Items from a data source
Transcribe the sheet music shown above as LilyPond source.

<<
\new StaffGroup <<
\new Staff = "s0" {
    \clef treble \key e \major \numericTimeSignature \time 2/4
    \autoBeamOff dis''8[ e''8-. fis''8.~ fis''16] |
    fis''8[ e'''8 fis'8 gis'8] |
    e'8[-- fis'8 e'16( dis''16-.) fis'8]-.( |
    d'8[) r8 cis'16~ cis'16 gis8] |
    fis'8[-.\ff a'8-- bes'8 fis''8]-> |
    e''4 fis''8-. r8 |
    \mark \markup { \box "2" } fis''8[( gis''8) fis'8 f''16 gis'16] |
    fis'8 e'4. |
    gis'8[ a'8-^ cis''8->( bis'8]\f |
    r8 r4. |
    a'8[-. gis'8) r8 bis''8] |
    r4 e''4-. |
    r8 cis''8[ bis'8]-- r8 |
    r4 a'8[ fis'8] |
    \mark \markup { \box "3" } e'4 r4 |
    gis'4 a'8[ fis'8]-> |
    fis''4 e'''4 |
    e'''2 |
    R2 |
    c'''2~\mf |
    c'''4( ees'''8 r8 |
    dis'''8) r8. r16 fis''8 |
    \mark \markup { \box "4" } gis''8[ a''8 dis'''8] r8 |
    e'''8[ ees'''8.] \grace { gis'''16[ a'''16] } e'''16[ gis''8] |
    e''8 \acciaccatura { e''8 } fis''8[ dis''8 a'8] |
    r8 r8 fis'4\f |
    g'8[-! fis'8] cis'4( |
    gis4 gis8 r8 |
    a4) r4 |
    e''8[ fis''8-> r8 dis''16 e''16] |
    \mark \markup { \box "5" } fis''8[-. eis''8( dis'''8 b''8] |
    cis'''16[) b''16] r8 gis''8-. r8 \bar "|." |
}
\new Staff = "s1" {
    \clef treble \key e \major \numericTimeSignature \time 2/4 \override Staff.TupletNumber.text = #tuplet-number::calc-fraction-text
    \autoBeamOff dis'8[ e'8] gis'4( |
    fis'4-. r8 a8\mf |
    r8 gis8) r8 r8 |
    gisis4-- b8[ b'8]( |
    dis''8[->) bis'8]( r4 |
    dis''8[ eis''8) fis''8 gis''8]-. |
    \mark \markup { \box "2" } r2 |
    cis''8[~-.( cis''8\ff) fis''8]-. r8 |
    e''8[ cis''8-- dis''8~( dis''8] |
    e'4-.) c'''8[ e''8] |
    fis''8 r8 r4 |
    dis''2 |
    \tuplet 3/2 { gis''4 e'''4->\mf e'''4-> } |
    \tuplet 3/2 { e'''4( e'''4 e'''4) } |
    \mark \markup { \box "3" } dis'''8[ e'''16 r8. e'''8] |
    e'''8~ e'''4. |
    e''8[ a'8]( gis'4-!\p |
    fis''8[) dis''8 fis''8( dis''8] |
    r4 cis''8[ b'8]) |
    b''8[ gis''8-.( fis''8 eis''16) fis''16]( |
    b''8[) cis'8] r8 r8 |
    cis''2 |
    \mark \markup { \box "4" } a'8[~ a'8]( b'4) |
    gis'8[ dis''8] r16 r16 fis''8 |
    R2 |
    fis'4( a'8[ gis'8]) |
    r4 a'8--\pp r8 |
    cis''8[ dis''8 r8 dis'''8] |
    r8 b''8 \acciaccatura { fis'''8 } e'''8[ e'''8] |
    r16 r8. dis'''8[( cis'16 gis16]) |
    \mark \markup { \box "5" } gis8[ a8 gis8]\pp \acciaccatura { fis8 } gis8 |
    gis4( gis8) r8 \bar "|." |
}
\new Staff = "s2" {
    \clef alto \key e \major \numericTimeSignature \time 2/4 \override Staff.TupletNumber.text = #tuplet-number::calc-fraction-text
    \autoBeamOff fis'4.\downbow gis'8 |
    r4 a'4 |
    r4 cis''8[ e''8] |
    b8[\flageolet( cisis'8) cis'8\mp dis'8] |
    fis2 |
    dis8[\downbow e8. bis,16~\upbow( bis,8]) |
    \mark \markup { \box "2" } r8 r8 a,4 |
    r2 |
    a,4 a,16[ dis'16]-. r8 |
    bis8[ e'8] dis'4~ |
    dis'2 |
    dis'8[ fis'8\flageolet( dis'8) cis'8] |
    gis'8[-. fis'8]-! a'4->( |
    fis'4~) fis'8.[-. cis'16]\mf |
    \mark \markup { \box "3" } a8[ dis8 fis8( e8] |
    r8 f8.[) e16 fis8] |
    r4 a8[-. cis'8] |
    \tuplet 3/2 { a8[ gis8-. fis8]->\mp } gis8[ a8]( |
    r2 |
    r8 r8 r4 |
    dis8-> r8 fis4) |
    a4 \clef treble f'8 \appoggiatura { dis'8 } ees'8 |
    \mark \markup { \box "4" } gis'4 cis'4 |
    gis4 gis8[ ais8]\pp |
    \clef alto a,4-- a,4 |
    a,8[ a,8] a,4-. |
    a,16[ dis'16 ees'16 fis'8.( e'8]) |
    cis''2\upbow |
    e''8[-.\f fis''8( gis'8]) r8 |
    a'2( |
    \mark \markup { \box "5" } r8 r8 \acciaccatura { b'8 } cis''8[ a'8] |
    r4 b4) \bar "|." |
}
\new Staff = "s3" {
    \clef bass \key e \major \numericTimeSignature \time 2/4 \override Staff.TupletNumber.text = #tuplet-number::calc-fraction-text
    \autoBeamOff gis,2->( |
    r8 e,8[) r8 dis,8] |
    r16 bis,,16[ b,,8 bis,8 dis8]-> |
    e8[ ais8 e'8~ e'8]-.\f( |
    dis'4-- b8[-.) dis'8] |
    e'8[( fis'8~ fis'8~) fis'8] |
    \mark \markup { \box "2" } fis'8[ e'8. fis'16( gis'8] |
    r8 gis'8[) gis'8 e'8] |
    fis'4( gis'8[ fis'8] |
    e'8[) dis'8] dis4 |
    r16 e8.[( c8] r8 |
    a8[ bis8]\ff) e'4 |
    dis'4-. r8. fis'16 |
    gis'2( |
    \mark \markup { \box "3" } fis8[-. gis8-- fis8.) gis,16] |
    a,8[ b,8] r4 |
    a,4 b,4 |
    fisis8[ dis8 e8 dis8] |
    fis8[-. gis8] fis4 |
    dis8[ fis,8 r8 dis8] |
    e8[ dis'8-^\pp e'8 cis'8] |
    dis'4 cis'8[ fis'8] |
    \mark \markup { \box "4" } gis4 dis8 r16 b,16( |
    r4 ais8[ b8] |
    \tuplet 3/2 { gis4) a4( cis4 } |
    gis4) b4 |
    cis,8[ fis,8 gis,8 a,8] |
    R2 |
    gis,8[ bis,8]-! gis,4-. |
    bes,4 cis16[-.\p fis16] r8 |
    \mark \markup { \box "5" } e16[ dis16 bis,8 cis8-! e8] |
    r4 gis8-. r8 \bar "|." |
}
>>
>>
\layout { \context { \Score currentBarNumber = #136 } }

### Do this:
Pick out every line in the material that contains the string "treble", and copy each one.

### Result for this task:
    \clef treble \key e \major \numericTimeSignature \time 2/4
    \clef treble \key e \major \numericTimeSignature \time 2/4 \override Staff.TupletNumber.text = #tuplet-number::calc-fraction-text
    a4 \clef treble f'8 \appoggiatura { dis'8 } ees'8 |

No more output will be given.